┌─ INPUT RECORDS
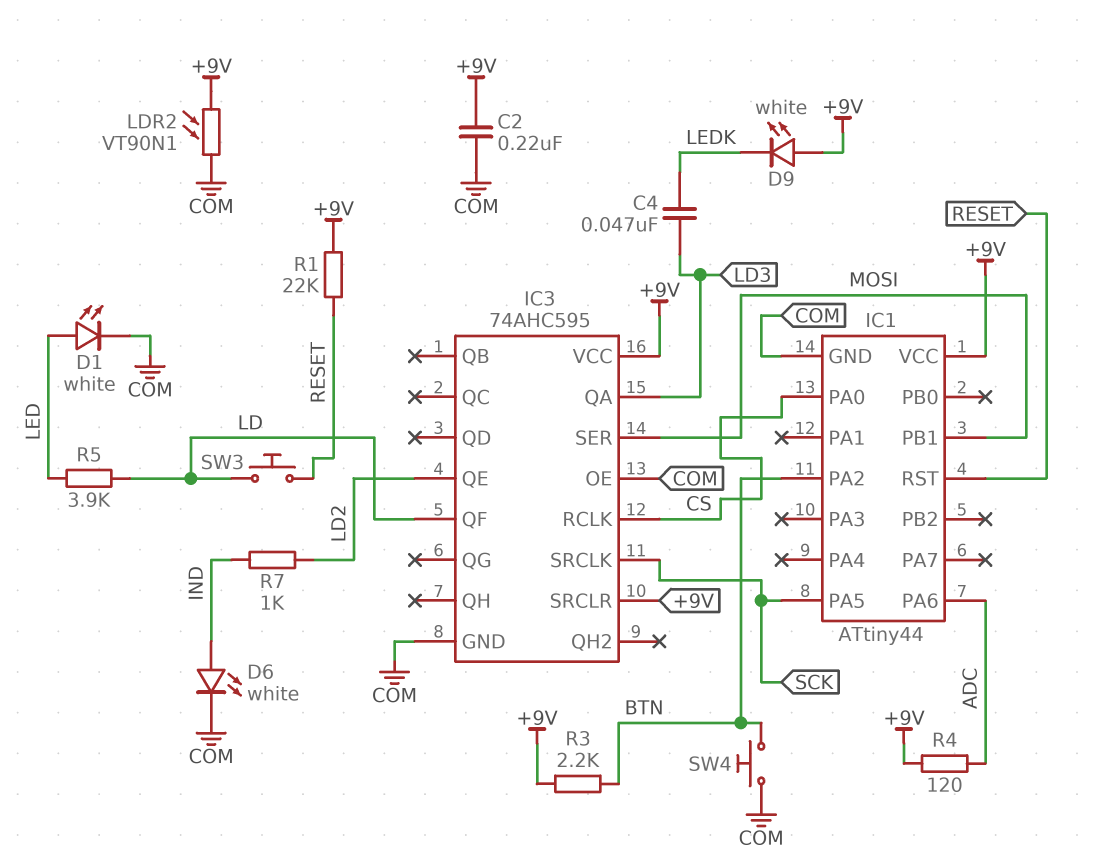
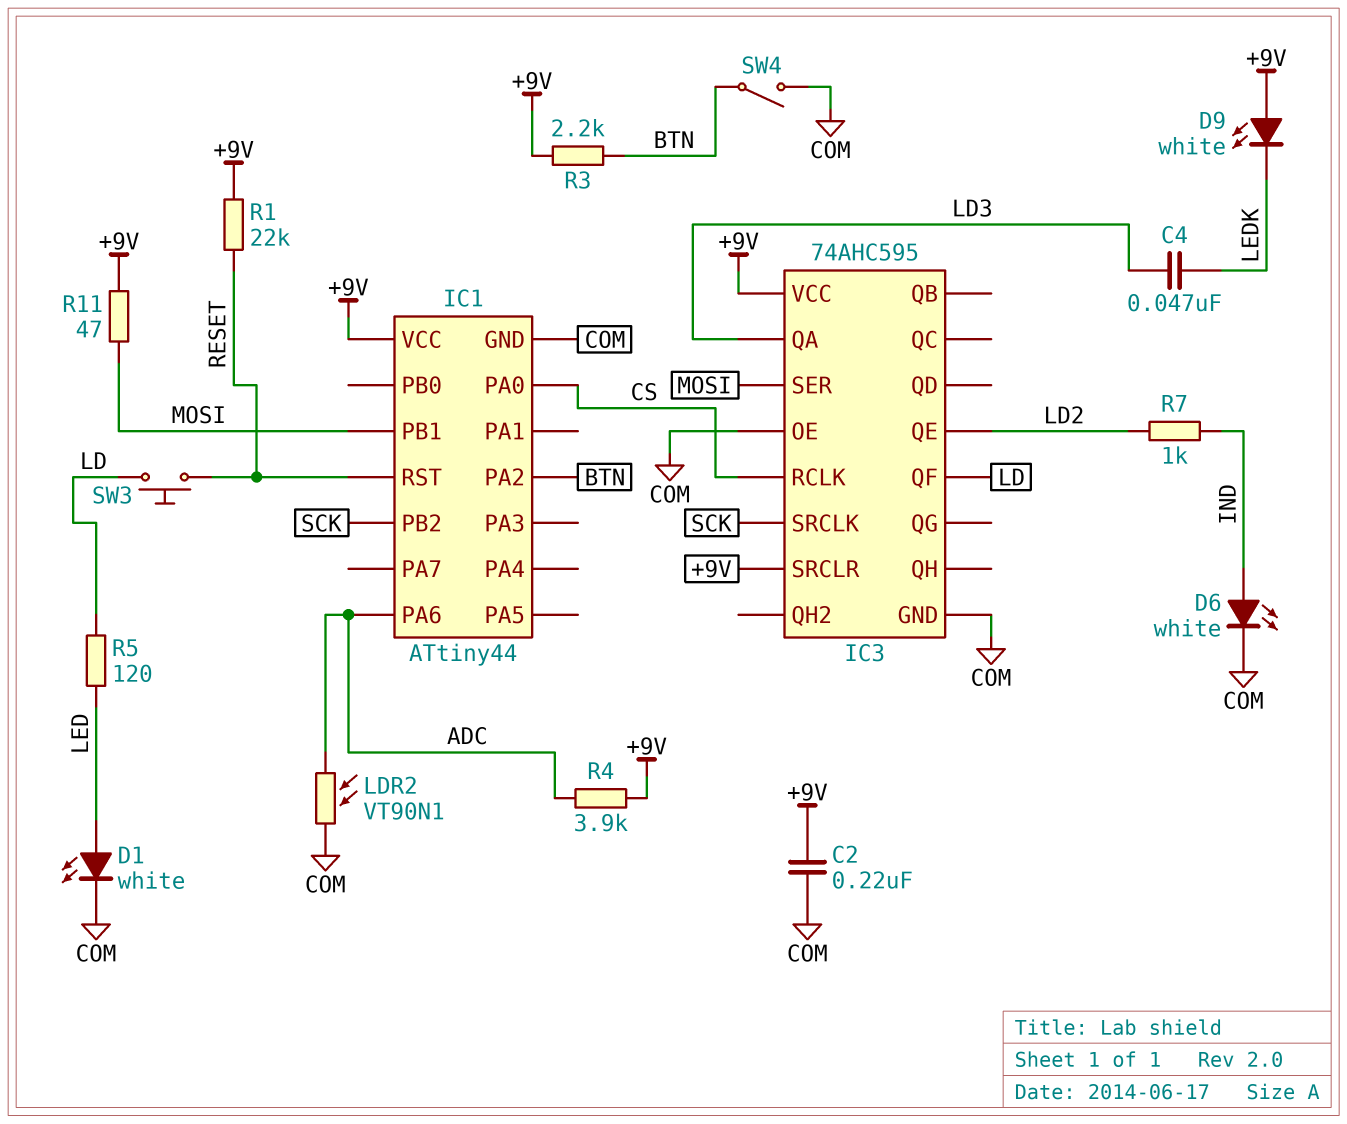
IC1 pin PA5: SCK -> none
IC1 pin PB2: none -> SCK
LDR2: VT90N1 (+9V, COM) -> VT90N1 (ADC, COM)
R4: 120 (+9V, ADC) -> 3.9k (+9V, ADC)
R5: 3.9k (LD, LED) -> 120 (LD, LED)
R11: none -> 47 (+9V, MOSI)
SW4: button (BTN, COM) -> switch (BTN, COM)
└─
● WORK ITEM: Repeat, without changes, every line from the one that contains "R5: 3.9k (LD, LED) -> 120 (LD, LED)" through the final line of the data.

● RESULT FOR THIS TASK:
R5: 3.9k (LD, LED) -> 120 (LD, LED)
R11: none -> 47 (+9V, MOSI)
SW4: button (BTN, COM) -> switch (BTN, COM)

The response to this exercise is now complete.